* **Task objective**
Every entry below should be repeated exactly; the pictures should not.

◇ ◇ ◇ ◇ ◇ ◇ ◇

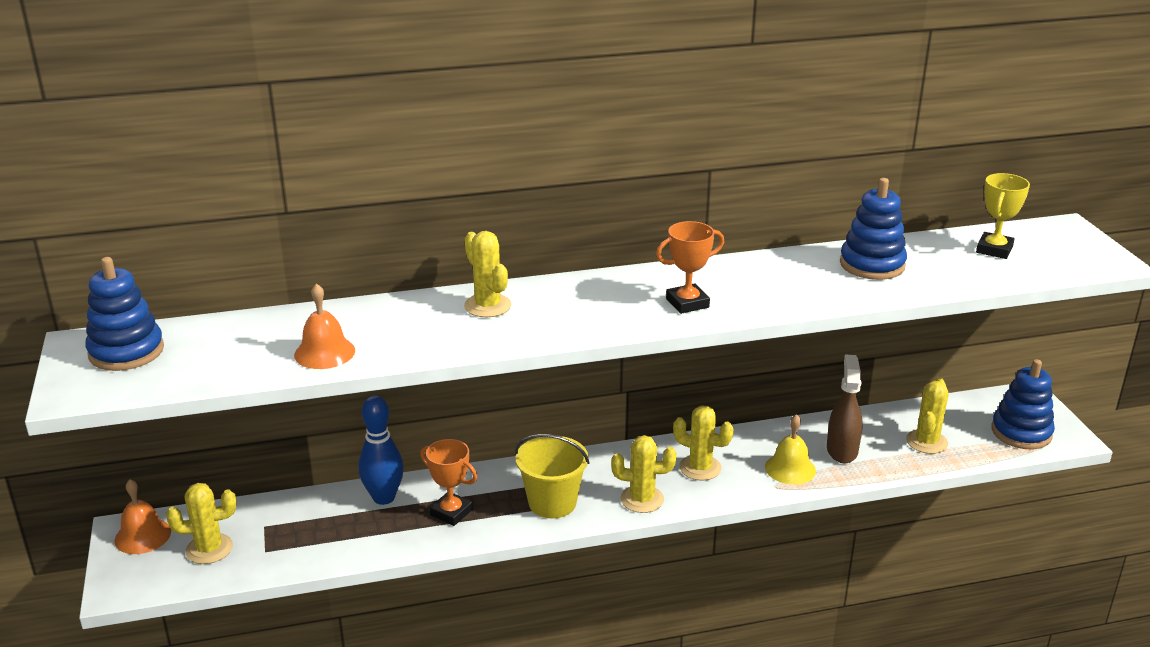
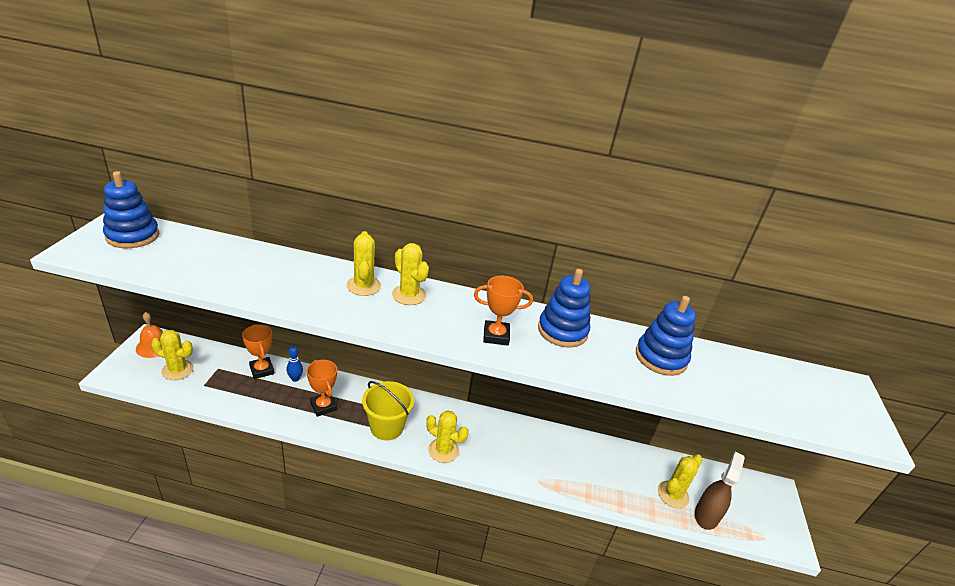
camera: 20 degrees right, 5 degrees up
(324, 352) = (233, 280): orange bell -> none
(328, 505) = (261, 370): none -> orange trophy
(384, 497) = (295, 378): blue bowling pin -> blue bowling pin, size x0.54
(700, 468) = (498, 443): yellow cactus -> yellow cactus (409, 295)
(790, 468) = (558, 472): yellow bell -> none
(842, 450) = (605, 473): brown spray bottle -> brown spray bottle (706, 515)
(994, 250) = (772, 382): yellow trophy -> none
(1021, 432) = (752, 519): blue stacking toy -> blue stacking toy (562, 331)

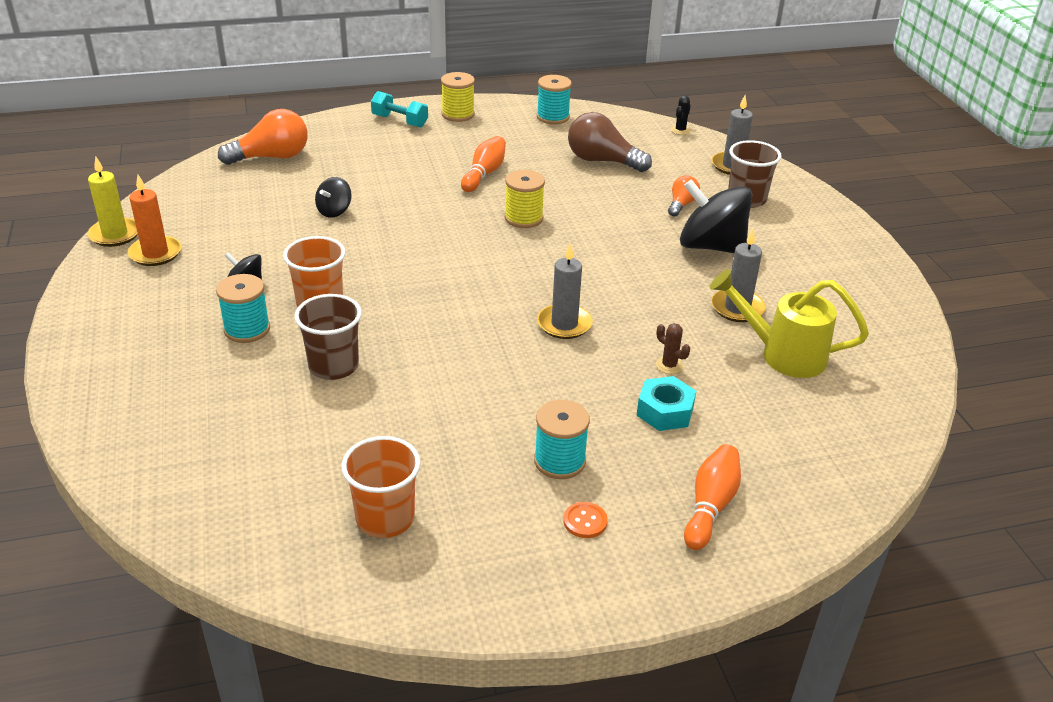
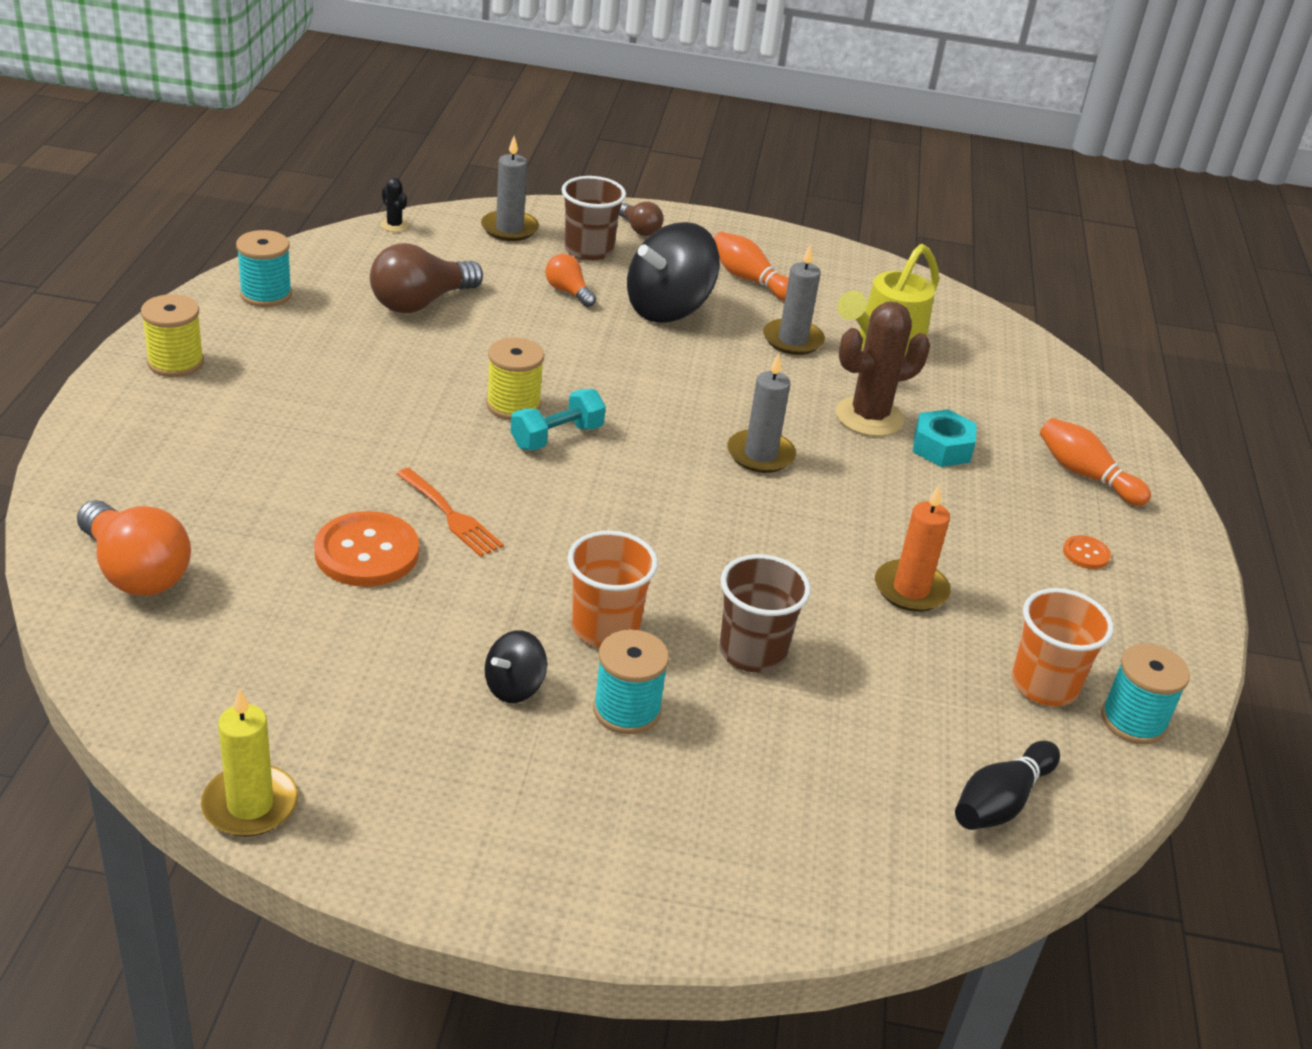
camera: 70 degrees left, 0 degrees up
(155, 253) = (351, 766): orange candle -> orange candle (911, 589)
(235, 513) = (1001, 802): none -> black bowling pin
(272, 157) = (136, 571): orange light bulb -> orange light bulb turned 135 degrees clockwise
(334, 211) = (367, 552): black spinning top -> orange button
(389, 227) = (451, 516): none -> orange fork
(400, 121) = (142, 417): turquoise dumbbell -> turquoise dumbbell (557, 437)
(484, 174) = (373, 397): orange bowling pin -> orange bowling pin (750, 280)
(559, 461) = (993, 539): turquoise spool -> turquoise spool (1133, 721)
(669, 365) = (869, 417): brown cactus -> brown cactus, size x2.23
(805, 211) = (639, 229): none -> brown light bulb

◇ ◇ ◇ ◇ ◇ ◇ ◇

* **Solution for this problem**
camera: 20 degrees right, 5 degrees up
(324, 352) = (233, 280): orange bell -> none
(328, 505) = (261, 370): none -> orange trophy
(384, 497) = (295, 378): blue bowling pin -> blue bowling pin, size x0.54
(700, 468) = (498, 443): yellow cactus -> yellow cactus (409, 295)
(790, 468) = (558, 472): yellow bell -> none
(842, 450) = (605, 473): brown spray bottle -> brown spray bottle (706, 515)
(994, 250) = (772, 382): yellow trophy -> none
(1021, 432) = (752, 519): blue stacking toy -> blue stacking toy (562, 331)

camera: 70 degrees left, 0 degrees up
(155, 253) = (351, 766): orange candle -> orange candle (911, 589)
(235, 513) = (1001, 802): none -> black bowling pin
(272, 157) = (136, 571): orange light bulb -> orange light bulb turned 135 degrees clockwise
(334, 211) = (367, 552): black spinning top -> orange button
(389, 227) = (451, 516): none -> orange fork
(400, 121) = (142, 417): turquoise dumbbell -> turquoise dumbbell (557, 437)
(484, 174) = (373, 397): orange bowling pin -> orange bowling pin (750, 280)
(559, 461) = (993, 539): turquoise spool -> turquoise spool (1133, 721)
(669, 365) = (869, 417): brown cactus -> brown cactus, size x2.23
(805, 211) = (639, 229): none -> brown light bulb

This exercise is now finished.